### TO DO
Among the entries below, take the line with "pink box: 2 -> 0" and the line with "green boat: 1 -> 0", and output them and every line between them exactly, with nothing else.

---+---

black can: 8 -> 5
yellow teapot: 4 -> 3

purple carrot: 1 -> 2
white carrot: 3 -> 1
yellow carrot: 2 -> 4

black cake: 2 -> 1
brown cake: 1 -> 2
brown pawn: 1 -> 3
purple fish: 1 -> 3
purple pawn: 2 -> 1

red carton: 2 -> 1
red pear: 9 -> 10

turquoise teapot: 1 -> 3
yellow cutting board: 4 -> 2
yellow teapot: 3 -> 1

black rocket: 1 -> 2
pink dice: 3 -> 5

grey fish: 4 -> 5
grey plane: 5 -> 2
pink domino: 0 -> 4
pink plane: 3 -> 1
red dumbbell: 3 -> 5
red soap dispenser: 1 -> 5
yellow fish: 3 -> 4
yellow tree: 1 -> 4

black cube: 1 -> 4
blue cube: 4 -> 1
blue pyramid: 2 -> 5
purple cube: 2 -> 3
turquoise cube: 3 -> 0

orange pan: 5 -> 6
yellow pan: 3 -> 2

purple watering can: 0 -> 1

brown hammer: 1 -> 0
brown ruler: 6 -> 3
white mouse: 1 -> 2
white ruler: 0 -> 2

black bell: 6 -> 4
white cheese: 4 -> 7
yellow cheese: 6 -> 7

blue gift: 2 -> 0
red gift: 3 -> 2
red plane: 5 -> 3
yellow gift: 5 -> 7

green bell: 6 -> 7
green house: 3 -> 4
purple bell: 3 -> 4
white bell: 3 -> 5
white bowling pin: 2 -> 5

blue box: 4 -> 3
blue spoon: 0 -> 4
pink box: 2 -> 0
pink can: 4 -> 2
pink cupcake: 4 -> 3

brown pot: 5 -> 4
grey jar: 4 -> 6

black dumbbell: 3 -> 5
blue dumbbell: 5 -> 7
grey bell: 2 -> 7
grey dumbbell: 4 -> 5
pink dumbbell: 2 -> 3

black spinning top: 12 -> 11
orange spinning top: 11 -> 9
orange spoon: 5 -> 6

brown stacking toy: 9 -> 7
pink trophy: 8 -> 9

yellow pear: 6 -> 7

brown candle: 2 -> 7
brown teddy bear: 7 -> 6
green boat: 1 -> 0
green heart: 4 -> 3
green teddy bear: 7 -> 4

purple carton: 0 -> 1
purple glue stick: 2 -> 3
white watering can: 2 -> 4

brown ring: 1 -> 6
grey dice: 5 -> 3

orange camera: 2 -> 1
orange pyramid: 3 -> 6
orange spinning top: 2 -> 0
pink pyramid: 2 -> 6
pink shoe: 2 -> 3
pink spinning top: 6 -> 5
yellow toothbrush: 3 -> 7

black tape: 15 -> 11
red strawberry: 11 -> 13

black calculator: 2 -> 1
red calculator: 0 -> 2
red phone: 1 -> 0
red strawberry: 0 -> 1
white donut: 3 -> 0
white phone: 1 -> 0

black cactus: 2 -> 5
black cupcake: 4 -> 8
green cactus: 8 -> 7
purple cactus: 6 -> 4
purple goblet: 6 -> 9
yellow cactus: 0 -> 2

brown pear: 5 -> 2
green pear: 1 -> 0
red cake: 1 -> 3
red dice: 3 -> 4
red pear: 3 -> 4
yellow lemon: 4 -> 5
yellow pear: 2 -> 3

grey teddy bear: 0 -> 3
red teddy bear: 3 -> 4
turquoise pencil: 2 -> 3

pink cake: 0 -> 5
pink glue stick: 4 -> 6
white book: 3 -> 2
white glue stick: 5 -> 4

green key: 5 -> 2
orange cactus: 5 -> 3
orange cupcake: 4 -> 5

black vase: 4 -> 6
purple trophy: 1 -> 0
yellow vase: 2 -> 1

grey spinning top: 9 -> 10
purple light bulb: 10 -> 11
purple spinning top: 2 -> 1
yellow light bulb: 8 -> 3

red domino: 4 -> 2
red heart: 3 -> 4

---+---

### SOLUTION BELOW
pink box: 2 -> 0
pink can: 4 -> 2
pink cupcake: 4 -> 3

brown pot: 5 -> 4
grey jar: 4 -> 6

black dumbbell: 3 -> 5
blue dumbbell: 5 -> 7
grey bell: 2 -> 7
grey dumbbell: 4 -> 5
pink dumbbell: 2 -> 3

black spinning top: 12 -> 11
orange spinning top: 11 -> 9
orange spoon: 5 -> 6

brown stacking toy: 9 -> 7
pink trophy: 8 -> 9

yellow pear: 6 -> 7

brown candle: 2 -> 7
brown teddy bear: 7 -> 6
green boat: 1 -> 0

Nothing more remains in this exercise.